--- What to do ---
For the entries that follow, tally the lines holding the string "brown". Give the total and nothing else.

--- Record excerpts ---
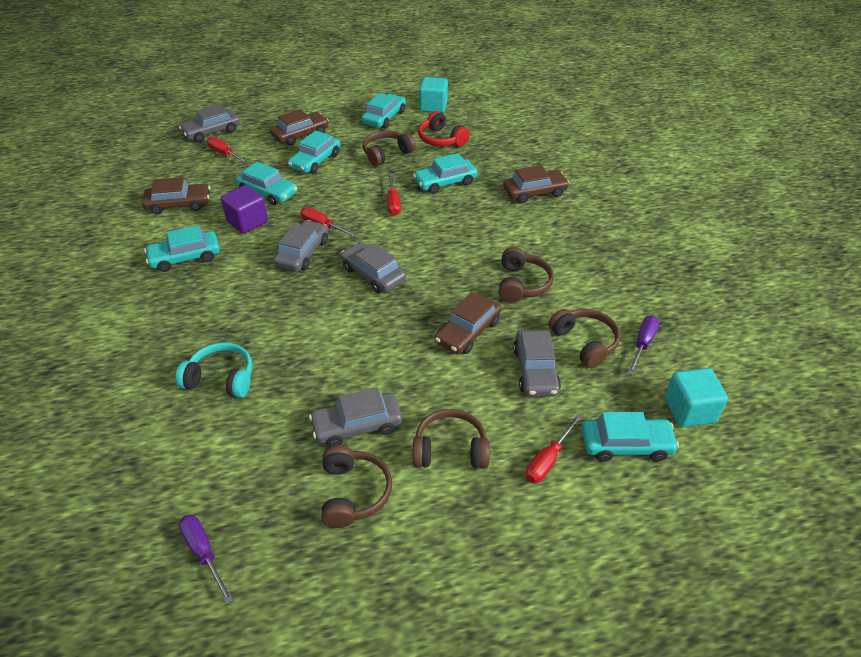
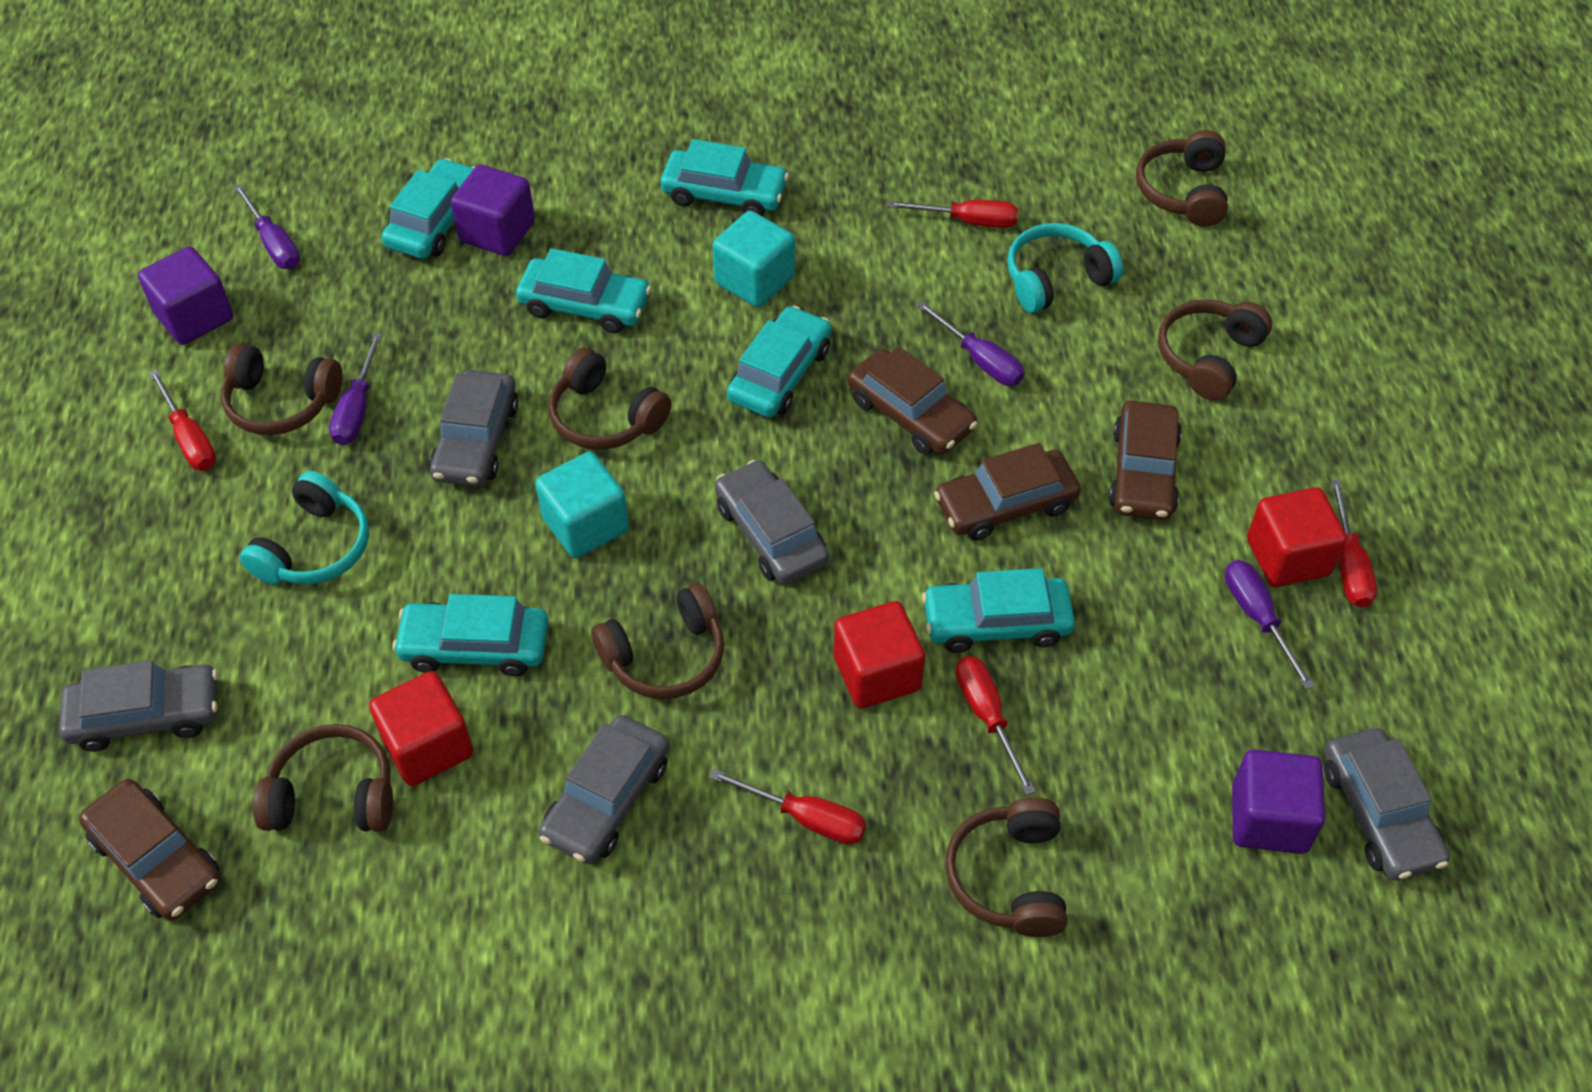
brown headphones: 5 -> 7
purple cube: 1 -> 3
purple screwdriver: 2 -> 4
red cube: 0 -> 3
red headphones: 1 -> 0
red screwdriver: 4 -> 5
turquoise headphones: 1 -> 2

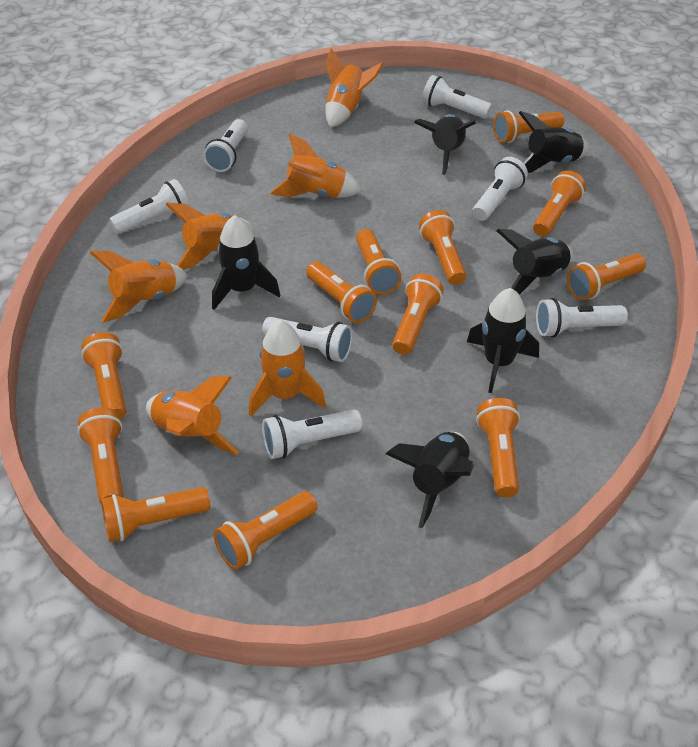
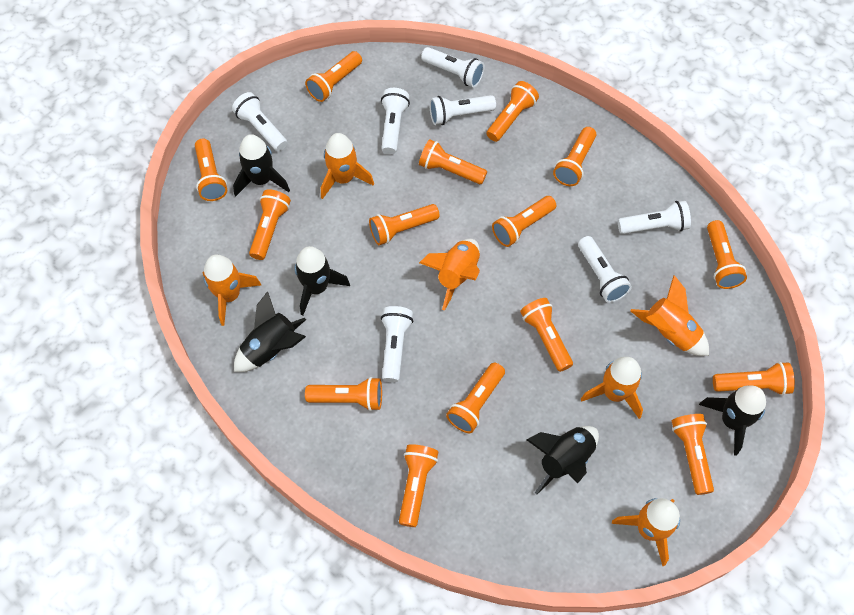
black rocket: 6 -> 5
orange flashlight: 12 -> 15

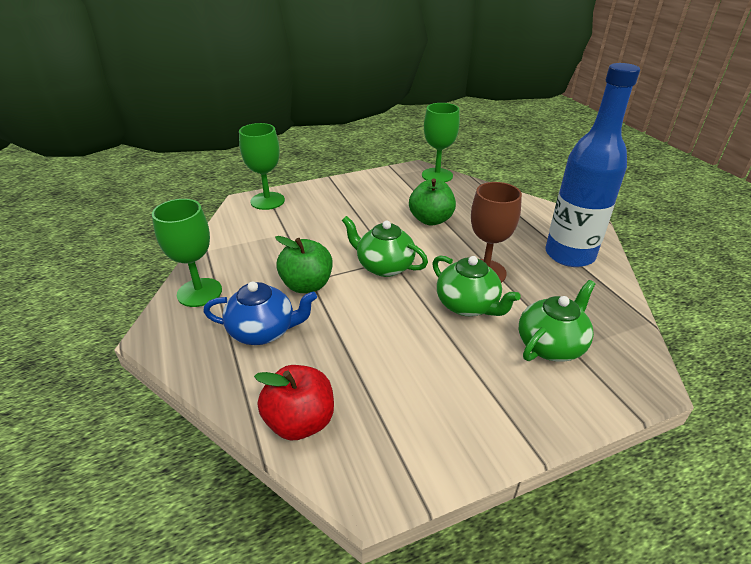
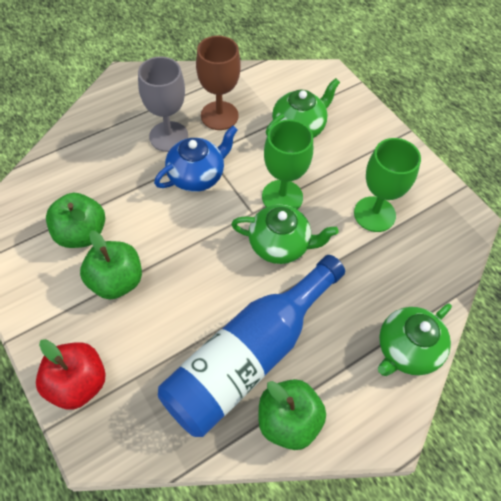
green apple: 2 -> 3
green goblet: 3 -> 2
grey goblet: 0 -> 1

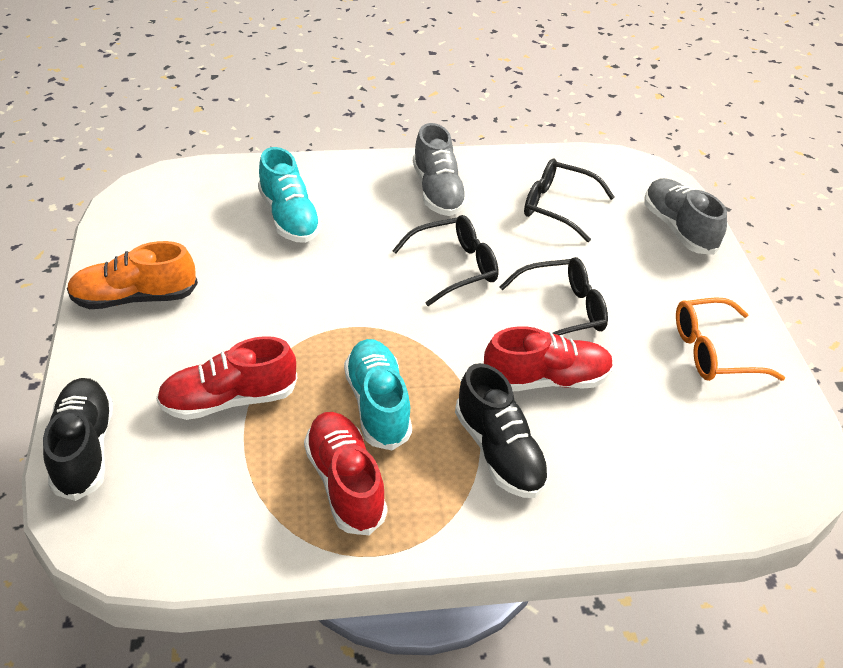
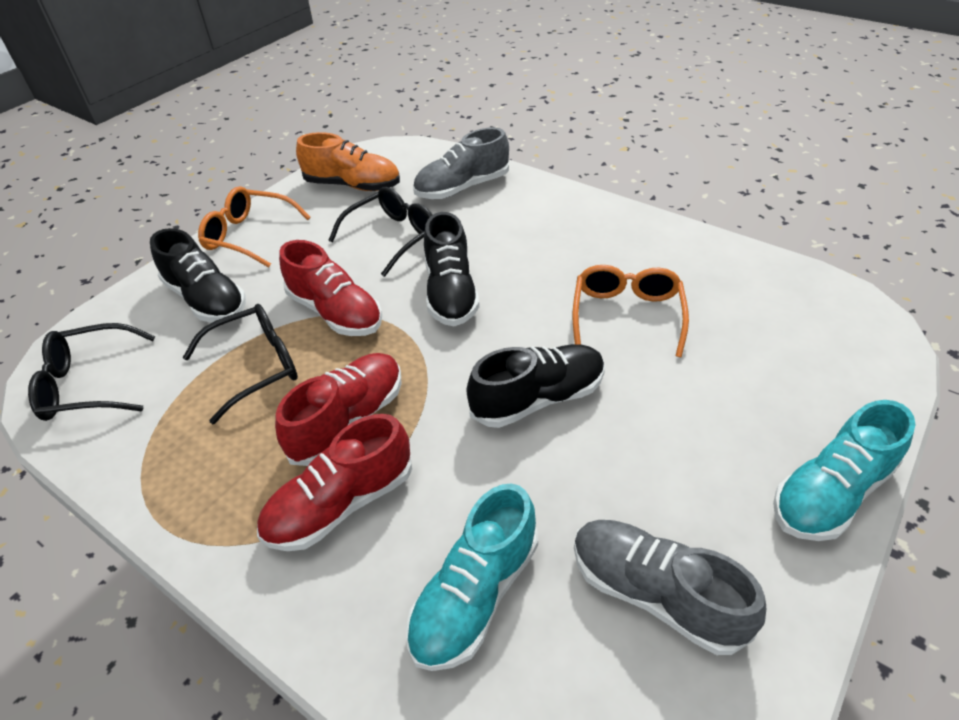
black shoe: 2 -> 3
orange glasses: 1 -> 2

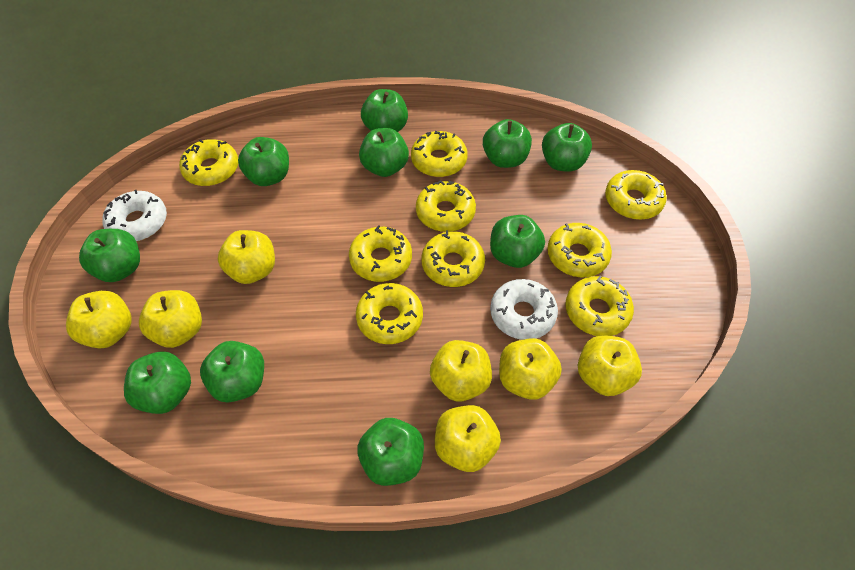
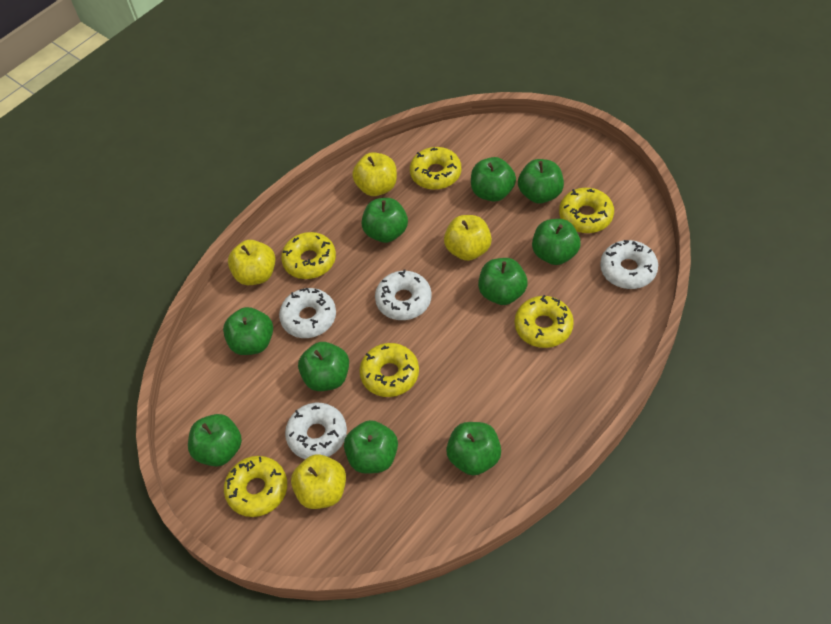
white donut: 2 -> 4
yellow apple: 7 -> 4
yellow donut: 9 -> 6

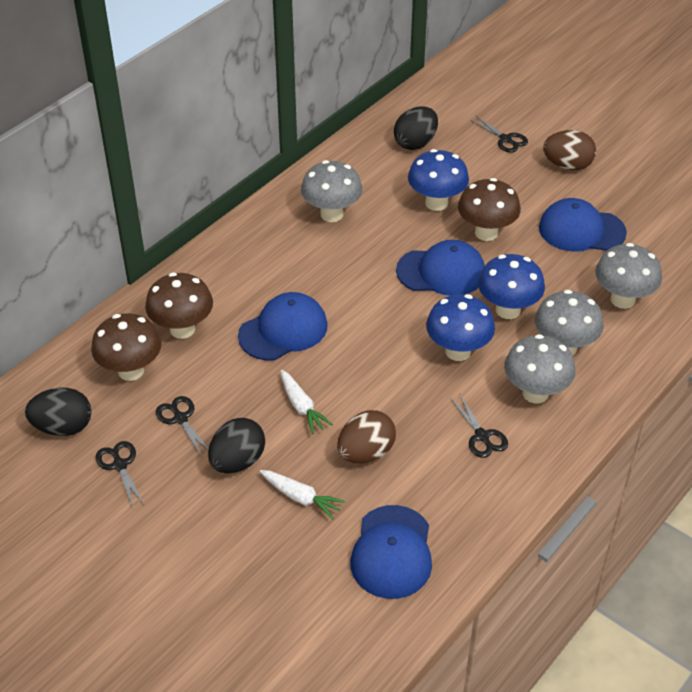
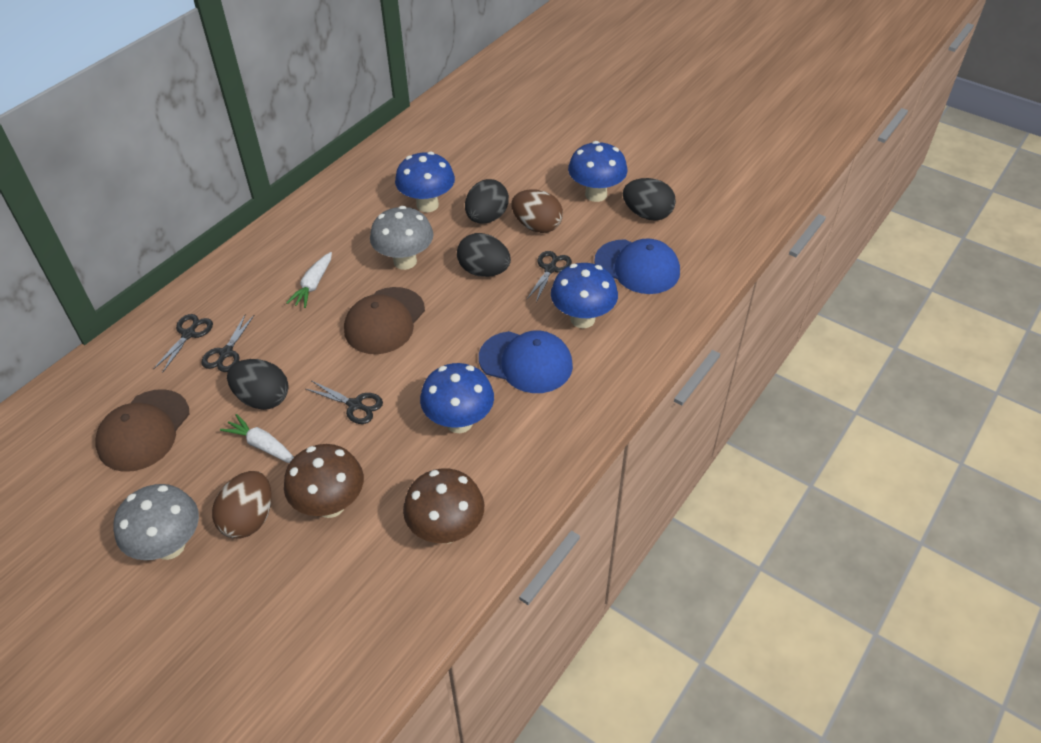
black egg: 3 -> 4
blue cap: 4 -> 2
blue mushroom: 3 -> 4
brown cap: 0 -> 2
brown mushroom: 3 -> 2
grey mushroom: 4 -> 2

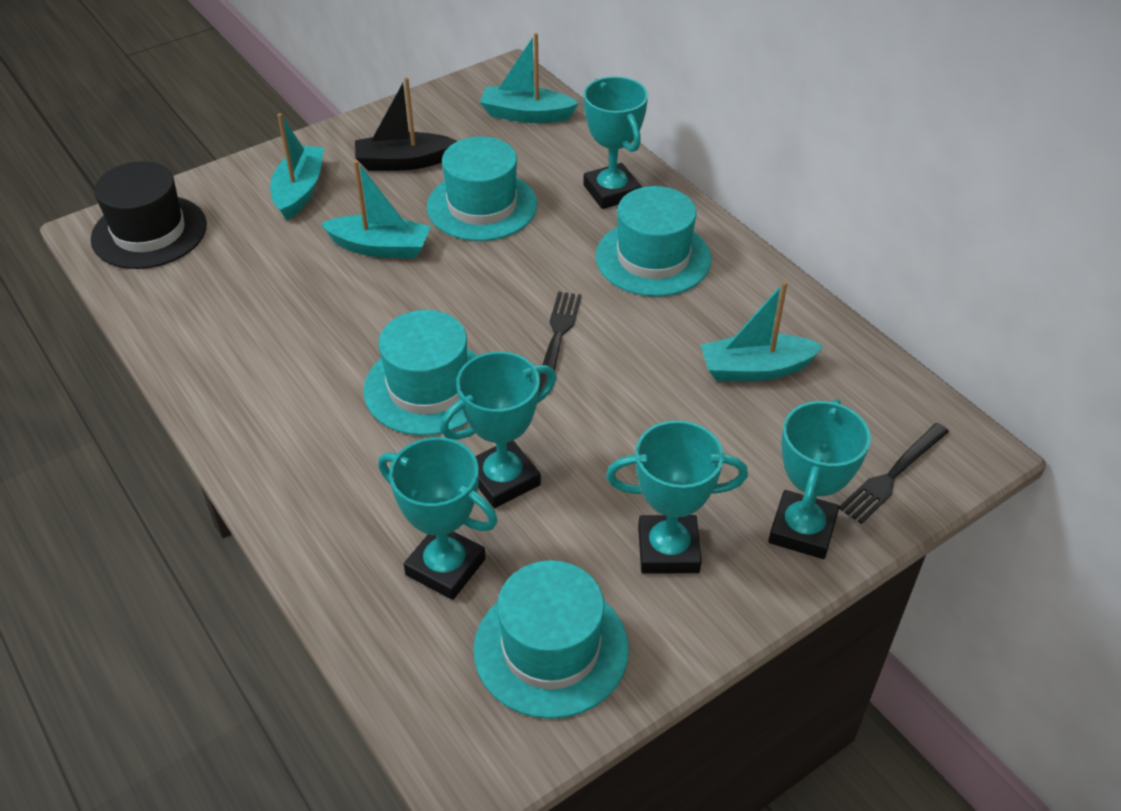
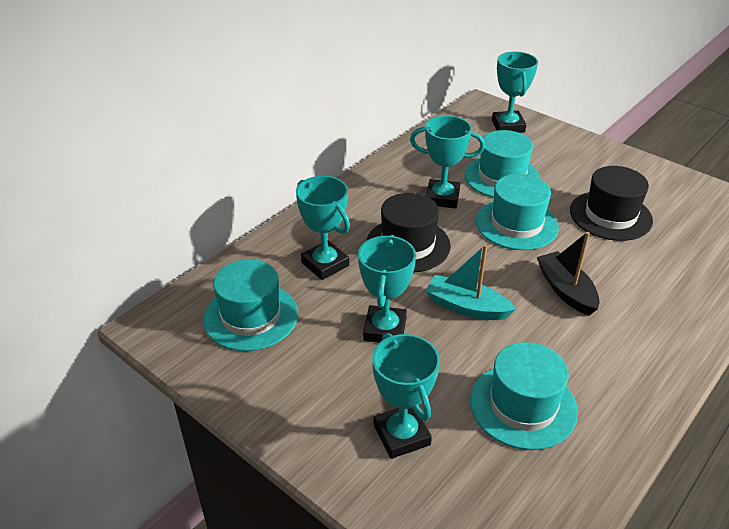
black fork: 2 -> 0
black hat: 1 -> 2
turquoise boat: 4 -> 1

--- Response area ---
3